### [Work item]
Look below for the line with "BAT1: 12V (plus". Retype it and every line after it to the end, exactly, but leave out the pictures.

(Before-and-after change data)
=== Begin Enclosure ===

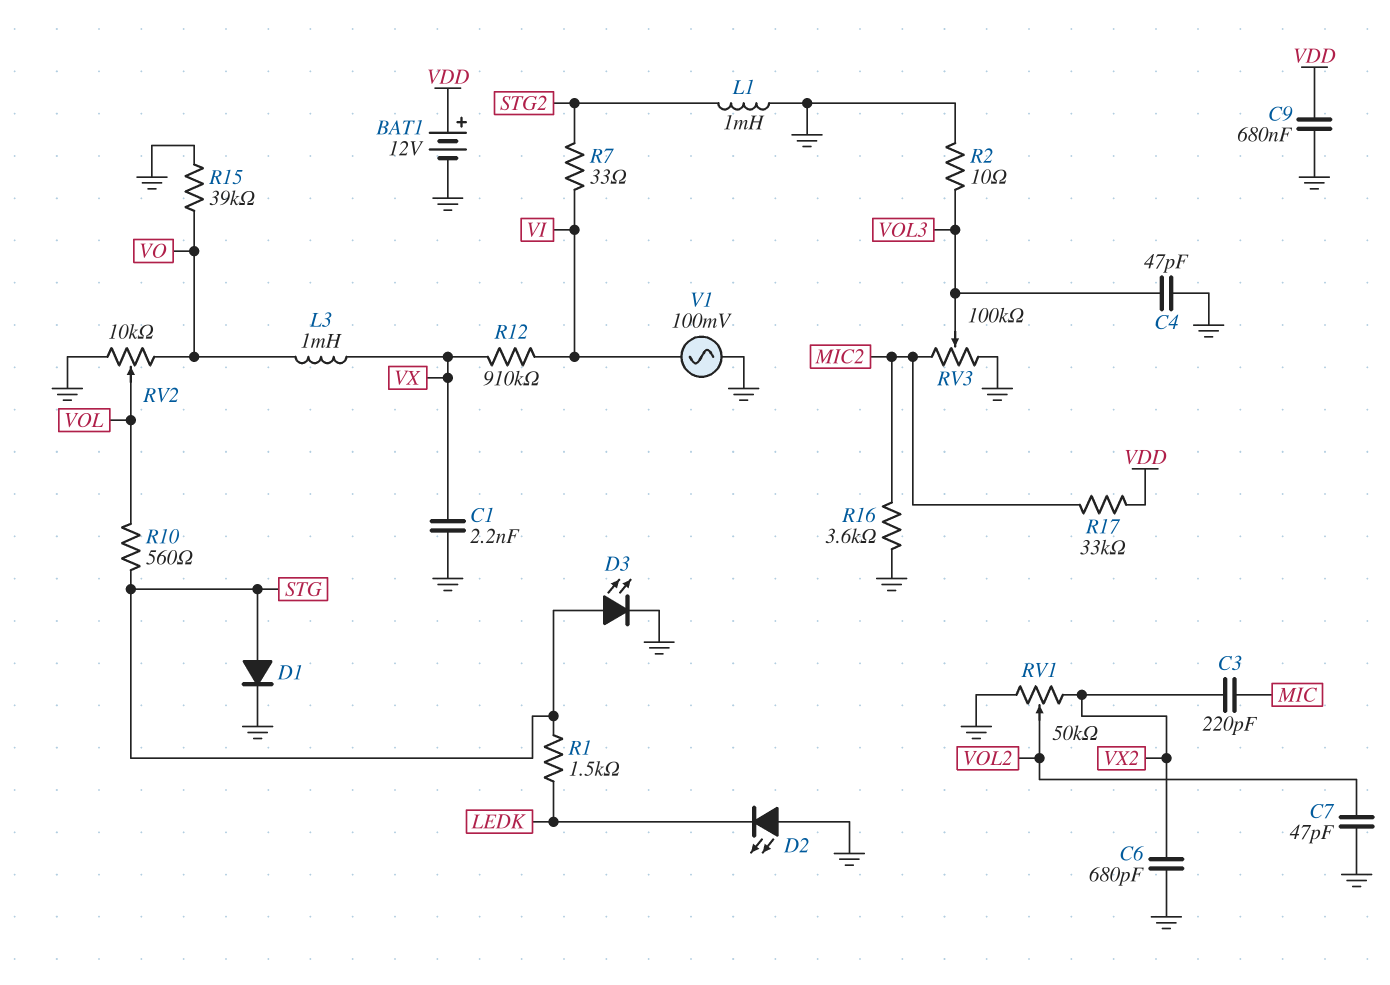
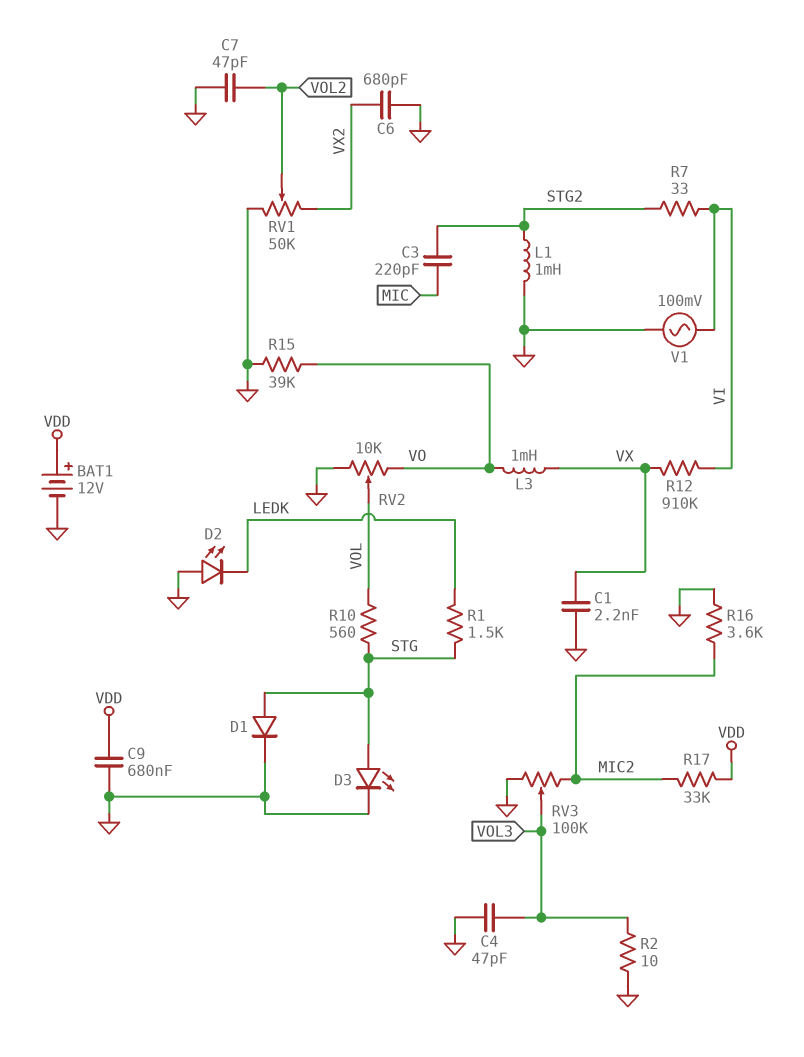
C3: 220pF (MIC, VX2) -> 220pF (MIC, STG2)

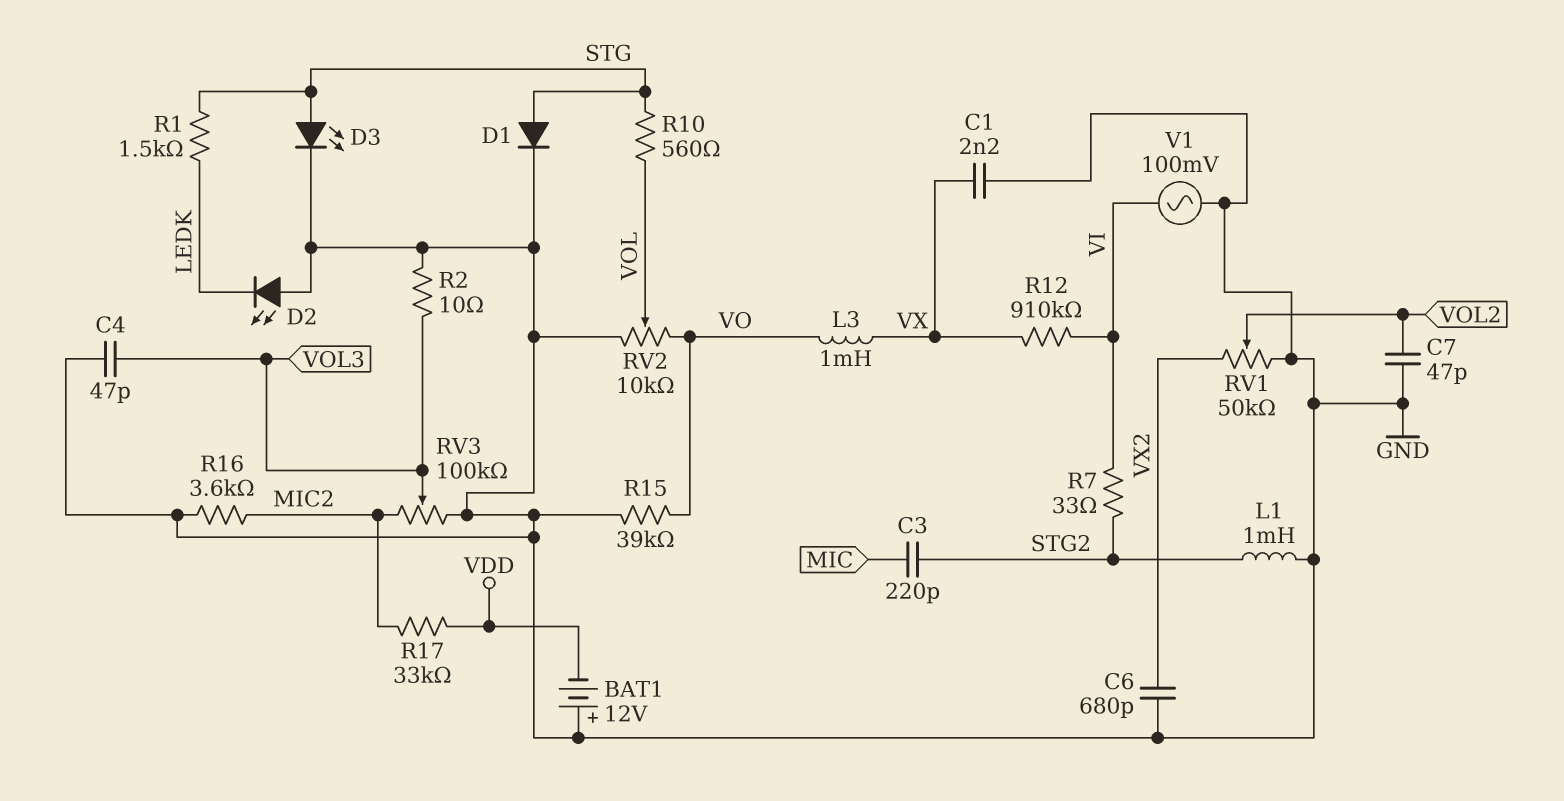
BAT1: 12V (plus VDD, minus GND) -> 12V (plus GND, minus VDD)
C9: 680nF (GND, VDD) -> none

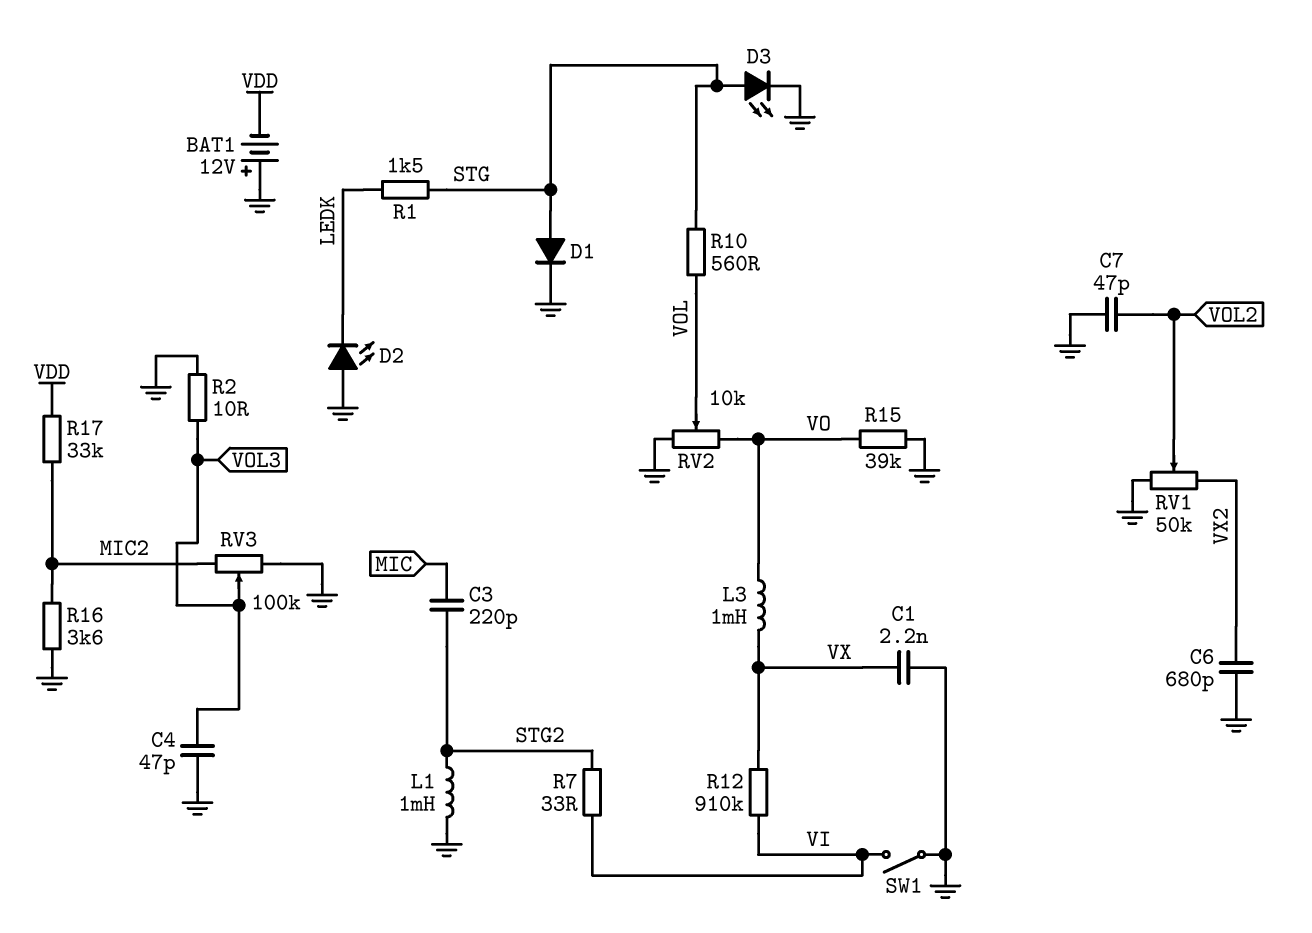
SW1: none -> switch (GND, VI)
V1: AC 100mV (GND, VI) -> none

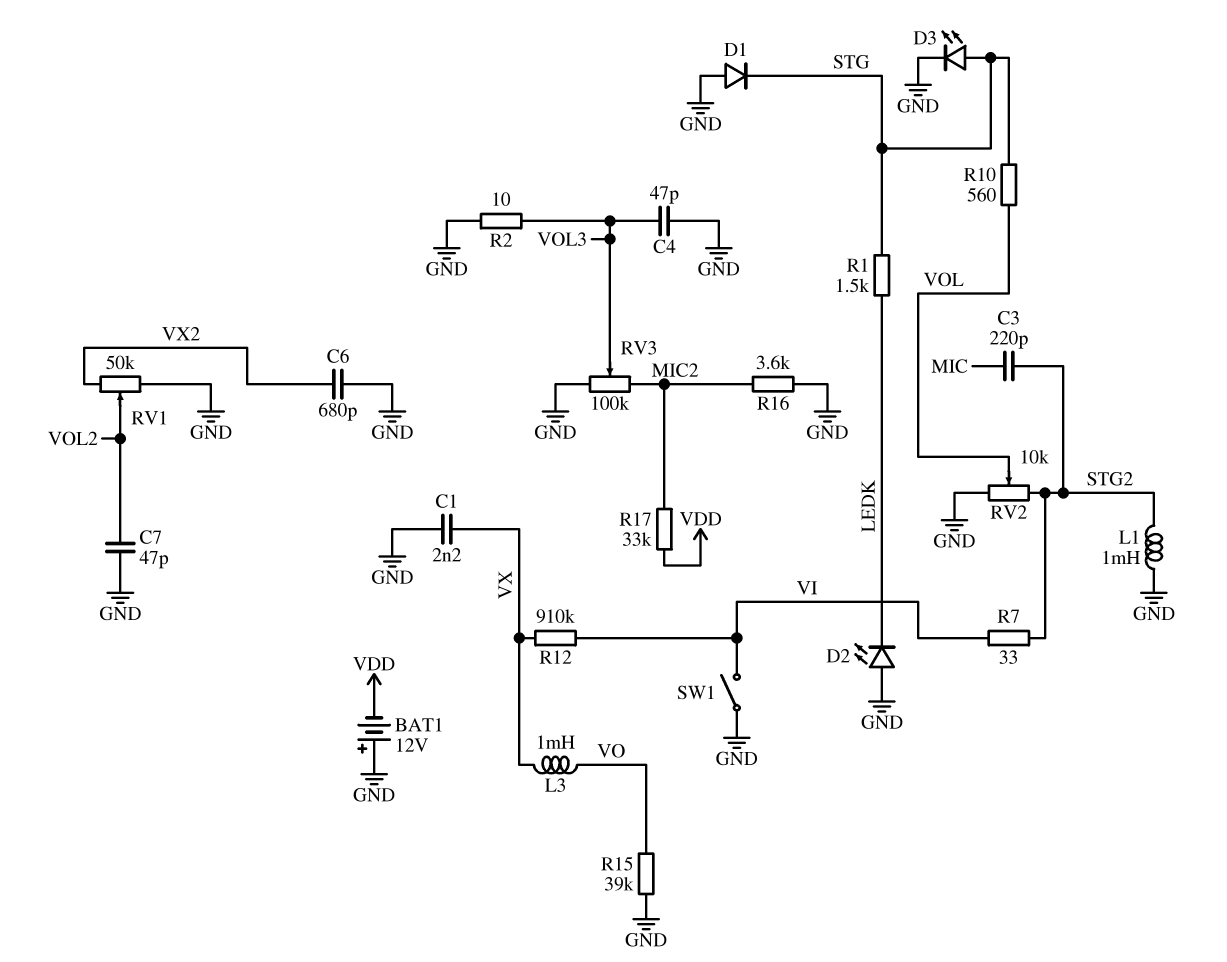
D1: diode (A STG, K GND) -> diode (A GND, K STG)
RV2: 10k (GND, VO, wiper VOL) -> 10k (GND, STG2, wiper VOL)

=== End Enclosure ===

### [Response box]
BAT1: 12V (plus VDD, minus GND) -> 12V (plus GND, minus VDD)
C9: 680nF (GND, VDD) -> none

SW1: none -> switch (GND, VI)
V1: AC 100mV (GND, VI) -> none

D1: diode (A STG, K GND) -> diode (A GND, K STG)
RV2: 10k (GND, VO, wiper VOL) -> 10k (GND, STG2, wiper VOL)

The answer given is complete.